Source material Start Marker
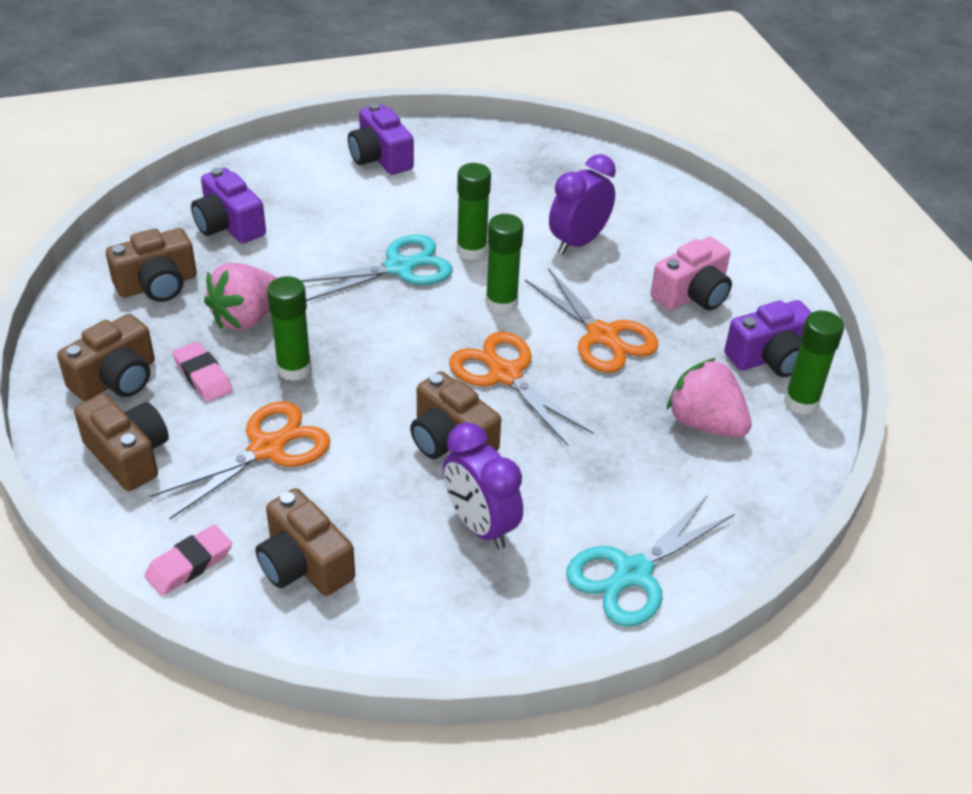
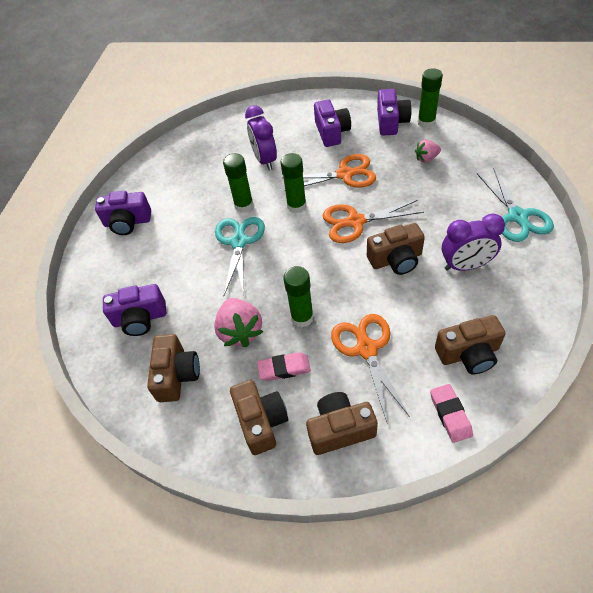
camera: 55 degrees left, 10 degrees up
(692, 294) = (332, 132): pink camera -> purple camera
(705, 423) = (426, 158): pink strawberry -> pink strawberry, size x0.58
Source material End Marker
Action item
Of the lines above, copy each that contains "camera".

Task response
camera: 55 degrees left, 10 degrees up
(692, 294) = (332, 132): pink camera -> purple camera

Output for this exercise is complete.